[Collected data entries]

= Beginning of Section =

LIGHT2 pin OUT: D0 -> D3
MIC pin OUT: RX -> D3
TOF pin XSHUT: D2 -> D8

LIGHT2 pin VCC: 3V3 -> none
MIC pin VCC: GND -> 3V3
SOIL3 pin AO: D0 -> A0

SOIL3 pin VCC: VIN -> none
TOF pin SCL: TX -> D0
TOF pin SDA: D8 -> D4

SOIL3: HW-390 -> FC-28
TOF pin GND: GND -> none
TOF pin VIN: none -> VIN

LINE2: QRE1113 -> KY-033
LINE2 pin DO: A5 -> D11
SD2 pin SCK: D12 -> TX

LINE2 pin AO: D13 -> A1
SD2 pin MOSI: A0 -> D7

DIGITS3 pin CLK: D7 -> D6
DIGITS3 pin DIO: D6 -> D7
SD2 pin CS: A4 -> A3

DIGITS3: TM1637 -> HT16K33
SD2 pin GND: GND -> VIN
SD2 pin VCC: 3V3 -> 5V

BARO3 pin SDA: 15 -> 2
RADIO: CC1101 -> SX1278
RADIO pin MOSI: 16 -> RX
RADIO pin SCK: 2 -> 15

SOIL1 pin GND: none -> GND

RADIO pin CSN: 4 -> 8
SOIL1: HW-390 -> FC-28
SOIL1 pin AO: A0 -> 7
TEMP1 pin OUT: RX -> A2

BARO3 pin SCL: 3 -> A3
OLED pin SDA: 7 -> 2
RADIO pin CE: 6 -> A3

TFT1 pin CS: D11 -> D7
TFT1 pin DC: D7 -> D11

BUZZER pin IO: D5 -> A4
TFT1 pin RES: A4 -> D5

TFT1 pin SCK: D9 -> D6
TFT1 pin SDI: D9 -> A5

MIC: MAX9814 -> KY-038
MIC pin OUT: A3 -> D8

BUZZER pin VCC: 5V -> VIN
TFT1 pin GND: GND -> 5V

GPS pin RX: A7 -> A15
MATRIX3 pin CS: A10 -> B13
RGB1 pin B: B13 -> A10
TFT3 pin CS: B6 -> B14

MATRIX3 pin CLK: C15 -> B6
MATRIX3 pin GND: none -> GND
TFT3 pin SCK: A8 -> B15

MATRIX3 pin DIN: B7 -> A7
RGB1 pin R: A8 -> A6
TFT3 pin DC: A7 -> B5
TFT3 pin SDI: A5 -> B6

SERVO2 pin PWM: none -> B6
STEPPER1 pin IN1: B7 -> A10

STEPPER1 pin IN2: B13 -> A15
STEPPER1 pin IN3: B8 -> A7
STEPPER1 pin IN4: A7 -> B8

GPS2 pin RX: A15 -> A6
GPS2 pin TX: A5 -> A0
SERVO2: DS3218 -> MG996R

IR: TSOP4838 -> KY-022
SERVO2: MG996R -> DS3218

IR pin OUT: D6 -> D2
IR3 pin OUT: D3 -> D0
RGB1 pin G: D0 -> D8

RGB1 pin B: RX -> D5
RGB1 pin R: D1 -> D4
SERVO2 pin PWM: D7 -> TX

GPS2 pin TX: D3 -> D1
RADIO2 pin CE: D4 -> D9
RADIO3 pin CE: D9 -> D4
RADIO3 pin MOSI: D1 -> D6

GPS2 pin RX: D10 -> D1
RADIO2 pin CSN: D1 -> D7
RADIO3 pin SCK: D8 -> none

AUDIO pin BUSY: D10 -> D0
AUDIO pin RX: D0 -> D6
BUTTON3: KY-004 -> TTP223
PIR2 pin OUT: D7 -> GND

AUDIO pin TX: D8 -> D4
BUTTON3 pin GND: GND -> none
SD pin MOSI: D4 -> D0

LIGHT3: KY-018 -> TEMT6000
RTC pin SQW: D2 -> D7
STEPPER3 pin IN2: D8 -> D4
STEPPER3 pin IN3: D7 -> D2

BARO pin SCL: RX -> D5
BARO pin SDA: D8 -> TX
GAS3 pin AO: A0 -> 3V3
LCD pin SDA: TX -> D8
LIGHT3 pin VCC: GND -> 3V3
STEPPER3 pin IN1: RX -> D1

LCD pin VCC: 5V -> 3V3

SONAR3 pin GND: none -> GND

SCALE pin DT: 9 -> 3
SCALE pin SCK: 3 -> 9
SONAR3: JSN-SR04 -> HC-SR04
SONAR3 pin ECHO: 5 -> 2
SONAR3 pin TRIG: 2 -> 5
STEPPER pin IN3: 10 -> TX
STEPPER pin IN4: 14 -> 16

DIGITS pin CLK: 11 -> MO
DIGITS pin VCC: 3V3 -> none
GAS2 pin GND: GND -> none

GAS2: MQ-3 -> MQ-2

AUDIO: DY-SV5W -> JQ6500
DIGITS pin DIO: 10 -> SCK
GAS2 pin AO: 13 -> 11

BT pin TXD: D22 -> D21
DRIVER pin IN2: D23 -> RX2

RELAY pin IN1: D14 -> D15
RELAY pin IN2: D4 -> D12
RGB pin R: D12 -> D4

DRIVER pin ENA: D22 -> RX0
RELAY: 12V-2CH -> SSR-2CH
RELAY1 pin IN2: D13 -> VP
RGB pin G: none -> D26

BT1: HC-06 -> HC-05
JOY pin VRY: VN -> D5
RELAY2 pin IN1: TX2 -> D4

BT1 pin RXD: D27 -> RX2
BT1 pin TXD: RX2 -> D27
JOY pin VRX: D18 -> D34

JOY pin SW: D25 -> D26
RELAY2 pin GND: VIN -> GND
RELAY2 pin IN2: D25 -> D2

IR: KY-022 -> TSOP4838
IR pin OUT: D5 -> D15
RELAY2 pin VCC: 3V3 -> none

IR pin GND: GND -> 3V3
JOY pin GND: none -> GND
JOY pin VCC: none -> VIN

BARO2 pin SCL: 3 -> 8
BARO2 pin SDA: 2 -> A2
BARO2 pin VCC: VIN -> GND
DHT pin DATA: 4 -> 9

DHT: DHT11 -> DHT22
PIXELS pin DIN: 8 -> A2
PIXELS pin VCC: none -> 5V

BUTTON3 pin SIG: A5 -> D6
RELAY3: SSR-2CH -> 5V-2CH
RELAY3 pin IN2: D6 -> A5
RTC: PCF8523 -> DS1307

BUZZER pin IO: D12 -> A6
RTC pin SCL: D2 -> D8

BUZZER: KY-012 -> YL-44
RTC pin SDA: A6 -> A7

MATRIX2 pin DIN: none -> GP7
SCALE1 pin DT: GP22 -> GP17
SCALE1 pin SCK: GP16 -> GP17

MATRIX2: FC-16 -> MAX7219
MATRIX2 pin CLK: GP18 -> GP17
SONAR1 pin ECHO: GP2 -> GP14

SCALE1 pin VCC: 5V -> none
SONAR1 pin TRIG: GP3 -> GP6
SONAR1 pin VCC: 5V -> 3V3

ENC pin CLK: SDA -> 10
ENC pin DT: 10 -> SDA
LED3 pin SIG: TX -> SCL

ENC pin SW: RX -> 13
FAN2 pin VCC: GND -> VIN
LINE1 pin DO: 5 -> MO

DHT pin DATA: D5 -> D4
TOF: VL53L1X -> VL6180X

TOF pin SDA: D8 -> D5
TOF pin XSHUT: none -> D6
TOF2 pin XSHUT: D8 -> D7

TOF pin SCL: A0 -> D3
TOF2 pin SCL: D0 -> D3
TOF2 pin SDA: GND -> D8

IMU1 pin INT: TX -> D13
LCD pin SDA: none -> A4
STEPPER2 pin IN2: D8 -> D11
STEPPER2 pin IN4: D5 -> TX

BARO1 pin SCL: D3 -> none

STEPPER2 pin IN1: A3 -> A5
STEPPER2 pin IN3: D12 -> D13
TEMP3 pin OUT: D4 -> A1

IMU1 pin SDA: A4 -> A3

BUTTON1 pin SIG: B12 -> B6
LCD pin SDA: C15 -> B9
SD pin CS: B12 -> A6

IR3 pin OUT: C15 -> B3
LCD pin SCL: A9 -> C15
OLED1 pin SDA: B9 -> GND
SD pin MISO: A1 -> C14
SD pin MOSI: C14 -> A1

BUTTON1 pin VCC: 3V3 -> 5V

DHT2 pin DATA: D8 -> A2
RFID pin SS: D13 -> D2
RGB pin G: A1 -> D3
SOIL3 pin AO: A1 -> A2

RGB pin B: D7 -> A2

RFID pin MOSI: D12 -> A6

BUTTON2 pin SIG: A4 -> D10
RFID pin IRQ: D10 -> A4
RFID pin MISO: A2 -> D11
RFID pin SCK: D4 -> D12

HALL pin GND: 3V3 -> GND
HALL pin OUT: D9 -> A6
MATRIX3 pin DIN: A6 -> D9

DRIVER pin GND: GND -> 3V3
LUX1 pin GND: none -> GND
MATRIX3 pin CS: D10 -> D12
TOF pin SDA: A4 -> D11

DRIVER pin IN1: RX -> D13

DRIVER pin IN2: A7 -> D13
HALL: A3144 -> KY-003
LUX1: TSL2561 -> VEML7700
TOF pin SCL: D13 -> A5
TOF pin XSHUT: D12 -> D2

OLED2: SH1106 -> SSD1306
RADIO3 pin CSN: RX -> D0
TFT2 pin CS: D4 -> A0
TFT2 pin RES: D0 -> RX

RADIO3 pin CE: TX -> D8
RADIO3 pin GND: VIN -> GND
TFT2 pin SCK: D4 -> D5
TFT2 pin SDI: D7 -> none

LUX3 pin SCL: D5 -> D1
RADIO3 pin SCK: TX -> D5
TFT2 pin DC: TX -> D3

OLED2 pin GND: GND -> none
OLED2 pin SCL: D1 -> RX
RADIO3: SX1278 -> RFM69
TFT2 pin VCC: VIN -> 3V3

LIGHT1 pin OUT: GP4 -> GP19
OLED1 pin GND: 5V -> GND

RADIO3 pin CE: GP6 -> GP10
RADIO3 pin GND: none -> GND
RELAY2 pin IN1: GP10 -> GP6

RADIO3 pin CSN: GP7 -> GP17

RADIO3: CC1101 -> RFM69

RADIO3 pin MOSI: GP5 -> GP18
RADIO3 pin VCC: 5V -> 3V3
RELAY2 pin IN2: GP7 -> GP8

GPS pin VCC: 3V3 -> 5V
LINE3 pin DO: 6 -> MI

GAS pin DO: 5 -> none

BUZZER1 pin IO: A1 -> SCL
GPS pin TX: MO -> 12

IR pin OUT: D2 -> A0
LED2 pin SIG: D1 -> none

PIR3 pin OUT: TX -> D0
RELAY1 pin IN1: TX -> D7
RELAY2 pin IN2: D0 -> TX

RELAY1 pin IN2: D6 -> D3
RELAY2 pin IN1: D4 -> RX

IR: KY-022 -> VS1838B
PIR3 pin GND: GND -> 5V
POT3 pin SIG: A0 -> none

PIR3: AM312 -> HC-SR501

= End of Section =

**Task**:
Only the lines above starting at the one containing "RADIO pin CSN: 4 -> 8" and ending at the one containing "BUZZER pin VCC: 5V -> VIN", both included, are to be returned, exactly as they read.

**Answer to the problem**:
RADIO pin CSN: 4 -> 8
SOIL1: HW-390 -> FC-28
SOIL1 pin AO: A0 -> 7
TEMP1 pin OUT: RX -> A2

BARO3 pin SCL: 3 -> A3
OLED pin SDA: 7 -> 2
RADIO pin CE: 6 -> A3

TFT1 pin CS: D11 -> D7
TFT1 pin DC: D7 -> D11

BUZZER pin IO: D5 -> A4
TFT1 pin RES: A4 -> D5

TFT1 pin SCK: D9 -> D6
TFT1 pin SDI: D9 -> A5

MIC: MAX9814 -> KY-038
MIC pin OUT: A3 -> D8

BUZZER pin VCC: 5V -> VIN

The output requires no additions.